> WORK TASK: Below is a listing; return it in full, exactly as it appears.

> DATASET EXCERPTS:
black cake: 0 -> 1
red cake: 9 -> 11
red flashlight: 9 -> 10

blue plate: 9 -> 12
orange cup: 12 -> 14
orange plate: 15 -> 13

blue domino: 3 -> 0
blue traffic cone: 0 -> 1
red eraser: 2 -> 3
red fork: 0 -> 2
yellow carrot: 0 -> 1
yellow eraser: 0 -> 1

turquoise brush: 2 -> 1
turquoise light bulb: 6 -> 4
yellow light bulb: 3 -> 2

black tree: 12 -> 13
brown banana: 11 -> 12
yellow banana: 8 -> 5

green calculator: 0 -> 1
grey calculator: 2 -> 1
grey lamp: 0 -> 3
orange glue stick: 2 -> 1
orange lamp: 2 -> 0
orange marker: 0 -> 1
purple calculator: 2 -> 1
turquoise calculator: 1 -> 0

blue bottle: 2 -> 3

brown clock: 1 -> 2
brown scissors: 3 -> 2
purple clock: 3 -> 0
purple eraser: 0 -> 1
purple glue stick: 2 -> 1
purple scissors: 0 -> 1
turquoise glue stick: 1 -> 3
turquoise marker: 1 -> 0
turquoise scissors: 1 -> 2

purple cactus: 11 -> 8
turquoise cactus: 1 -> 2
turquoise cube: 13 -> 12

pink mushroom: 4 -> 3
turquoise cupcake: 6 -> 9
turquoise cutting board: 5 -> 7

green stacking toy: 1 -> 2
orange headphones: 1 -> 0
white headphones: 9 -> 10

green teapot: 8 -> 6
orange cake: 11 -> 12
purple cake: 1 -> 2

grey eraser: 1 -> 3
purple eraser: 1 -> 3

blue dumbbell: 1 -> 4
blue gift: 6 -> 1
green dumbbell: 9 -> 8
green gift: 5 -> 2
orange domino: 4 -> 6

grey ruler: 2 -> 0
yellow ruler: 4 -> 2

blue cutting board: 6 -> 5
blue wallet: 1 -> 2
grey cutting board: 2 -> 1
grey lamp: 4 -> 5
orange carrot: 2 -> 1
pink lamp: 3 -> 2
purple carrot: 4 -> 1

> PROBLEM SOLUTION:
black cake: 0 -> 1
red cake: 9 -> 11
red flashlight: 9 -> 10

blue plate: 9 -> 12
orange cup: 12 -> 14
orange plate: 15 -> 13

blue domino: 3 -> 0
blue traffic cone: 0 -> 1
red eraser: 2 -> 3
red fork: 0 -> 2
yellow carrot: 0 -> 1
yellow eraser: 0 -> 1

turquoise brush: 2 -> 1
turquoise light bulb: 6 -> 4
yellow light bulb: 3 -> 2

black tree: 12 -> 13
brown banana: 11 -> 12
yellow banana: 8 -> 5

green calculator: 0 -> 1
grey calculator: 2 -> 1
grey lamp: 0 -> 3
orange glue stick: 2 -> 1
orange lamp: 2 -> 0
orange marker: 0 -> 1
purple calculator: 2 -> 1
turquoise calculator: 1 -> 0

blue bottle: 2 -> 3

brown clock: 1 -> 2
brown scissors: 3 -> 2
purple clock: 3 -> 0
purple eraser: 0 -> 1
purple glue stick: 2 -> 1
purple scissors: 0 -> 1
turquoise glue stick: 1 -> 3
turquoise marker: 1 -> 0
turquoise scissors: 1 -> 2

purple cactus: 11 -> 8
turquoise cactus: 1 -> 2
turquoise cube: 13 -> 12

pink mushroom: 4 -> 3
turquoise cupcake: 6 -> 9
turquoise cutting board: 5 -> 7

green stacking toy: 1 -> 2
orange headphones: 1 -> 0
white headphones: 9 -> 10

green teapot: 8 -> 6
orange cake: 11 -> 12
purple cake: 1 -> 2

grey eraser: 1 -> 3
purple eraser: 1 -> 3

blue dumbbell: 1 -> 4
blue gift: 6 -> 1
green dumbbell: 9 -> 8
green gift: 5 -> 2
orange domino: 4 -> 6

grey ruler: 2 -> 0
yellow ruler: 4 -> 2

blue cutting board: 6 -> 5
blue wallet: 1 -> 2
grey cutting board: 2 -> 1
grey lamp: 4 -> 5
orange carrot: 2 -> 1
pink lamp: 3 -> 2
purple carrot: 4 -> 1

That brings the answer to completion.